Your objective |
The records below are to be returned word for word, with pictures left out.

[Image sets with object changes]

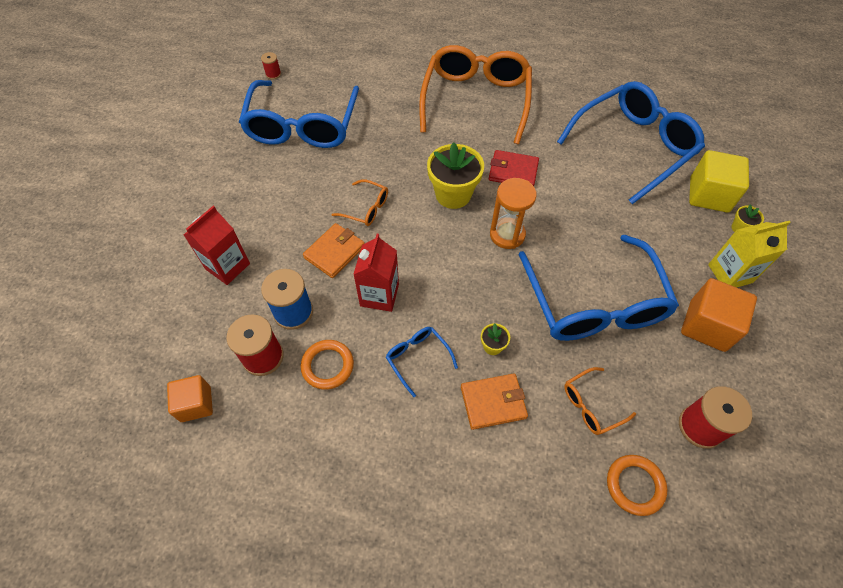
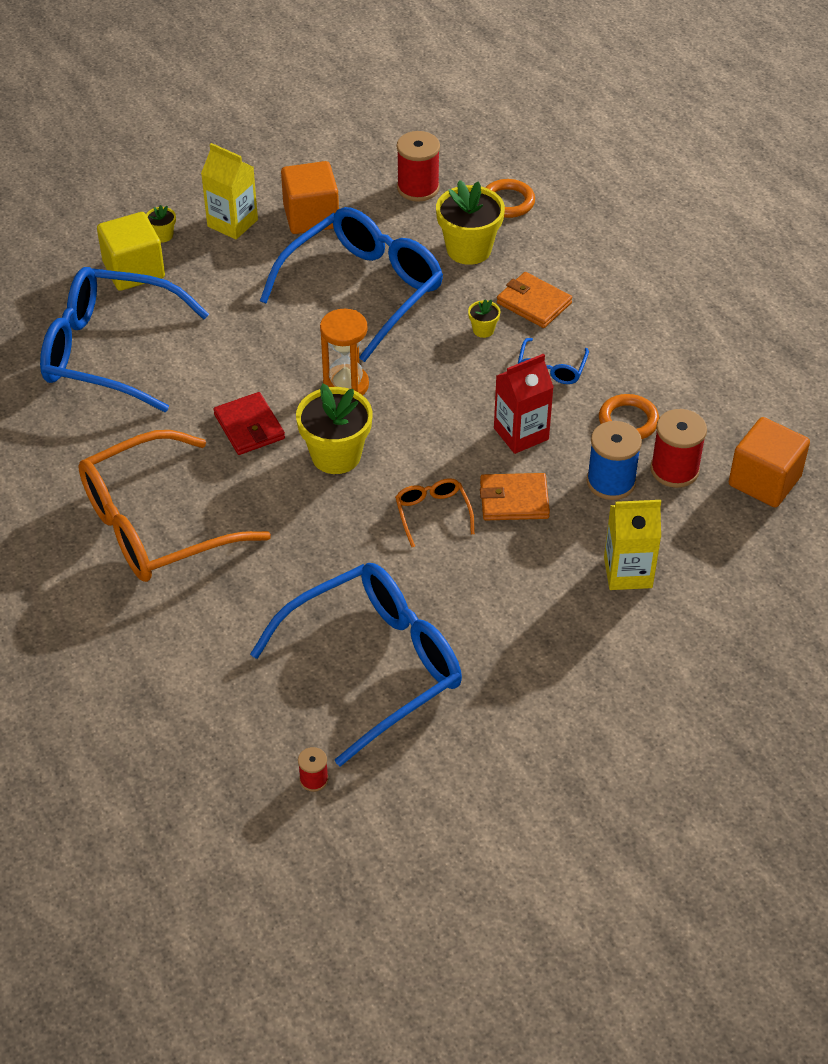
camera: 130 degrees left, 10 degrees down
orange cube [167,375,213,422] -> orange cube [729,417,810,507], size x1.52
red carton [184,206,250,285] -> yellow carton [604,500,661,590]
orange glasses [564,367,636,435] -> yellow flower pot [436,180,505,265]

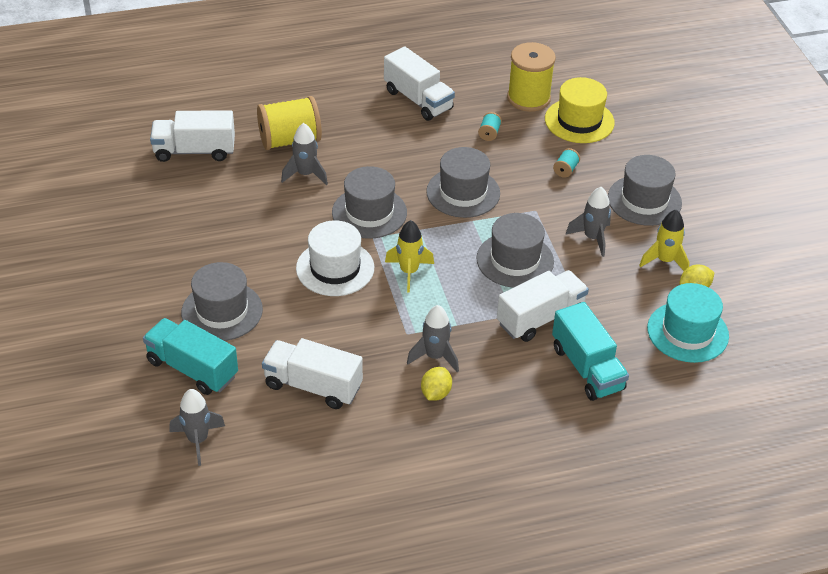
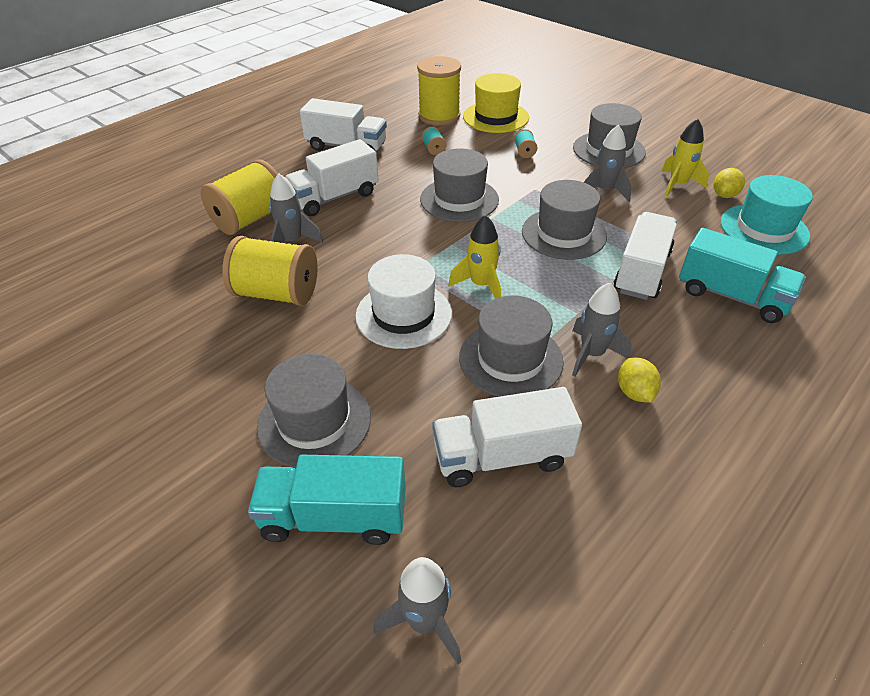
camera: 30 degrees left, 0 degrees up
white truck [150,110,235,162] -> white truck moved to [285,139,379,216]
grey hat [332,166,407,239] -> grey hat moved to [459,295,564,397]
none -> yellow spool [222,236,318,306]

Expected answer |
camera: 130 degrees left, 10 degrees down
orange cube [167,375,213,422] -> orange cube [729,417,810,507], size x1.52
red carton [184,206,250,285] -> yellow carton [604,500,661,590]
orange glasses [564,367,636,435] -> yellow flower pot [436,180,505,265]

camera: 30 degrees left, 0 degrees up
white truck [150,110,235,162] -> white truck moved to [285,139,379,216]
grey hat [332,166,407,239] -> grey hat moved to [459,295,564,397]
none -> yellow spool [222,236,318,306]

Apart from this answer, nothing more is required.